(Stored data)
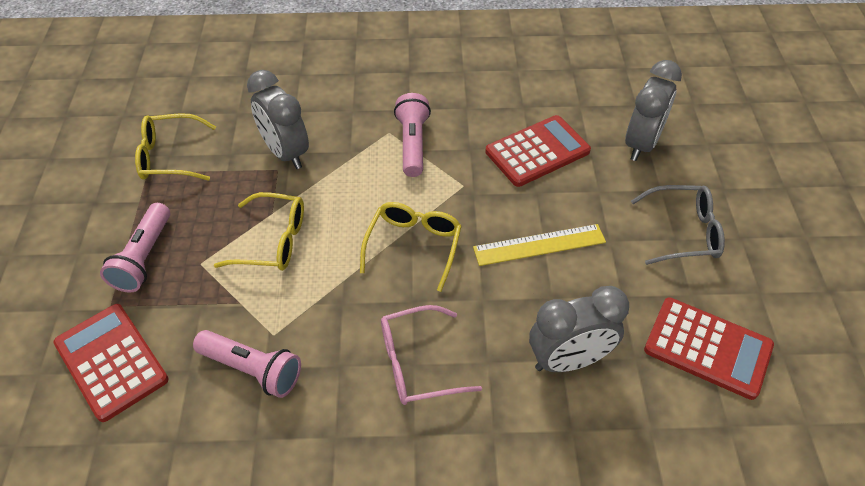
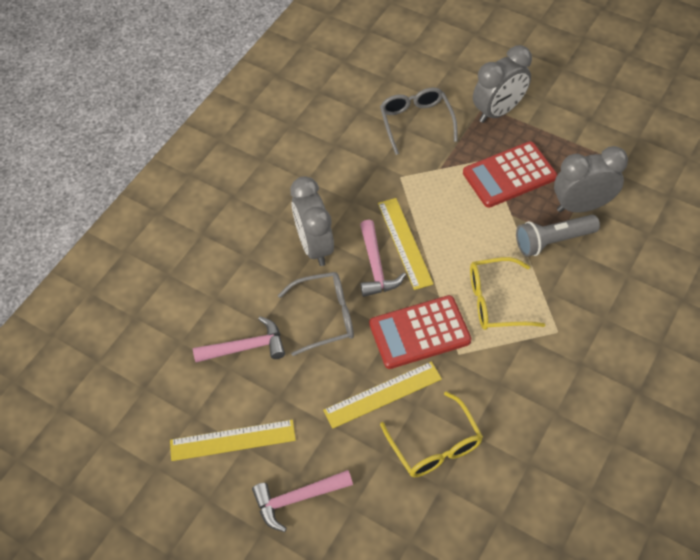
grey flashlight: 0 -> 1
grey glasses: 1 -> 2
pink flashlight: 3 -> 0
pink glasses: 1 -> 0
pink hammer: 0 -> 3
red calculator: 3 -> 2
yellow glasses: 3 -> 2
yellow ruler: 1 -> 3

■ **What is required**
From the first line to the last, write out the data above exactly. Omit the pictures.

■ **Exercise output**
grey flashlight: 0 -> 1
grey glasses: 1 -> 2
pink flashlight: 3 -> 0
pink glasses: 1 -> 0
pink hammer: 0 -> 3
red calculator: 3 -> 2
yellow glasses: 3 -> 2
yellow ruler: 1 -> 3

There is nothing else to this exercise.